From the listing below, output only the lines starting at the line that has "gray star: (61, 75) -> (93, 36), turned -30" and ending at the line that has "cyan line: (27, 128) -> (28, 136), turned 40", exactly as they appear, ends included.

▶ SUPPLIED INFORMATION
Start of Block

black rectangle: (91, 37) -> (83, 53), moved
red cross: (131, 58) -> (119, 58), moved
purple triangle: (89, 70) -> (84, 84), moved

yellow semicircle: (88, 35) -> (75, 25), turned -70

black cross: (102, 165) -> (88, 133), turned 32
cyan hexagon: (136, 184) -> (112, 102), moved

End of Block
Start of Block

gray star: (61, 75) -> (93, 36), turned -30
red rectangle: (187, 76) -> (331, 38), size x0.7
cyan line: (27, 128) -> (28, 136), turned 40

End of Block

▶ EXPECTED ANSWER
gray star: (61, 75) -> (93, 36), turned -30
red rectangle: (187, 76) -> (331, 38), size x0.7
cyan line: (27, 128) -> (28, 136), turned 40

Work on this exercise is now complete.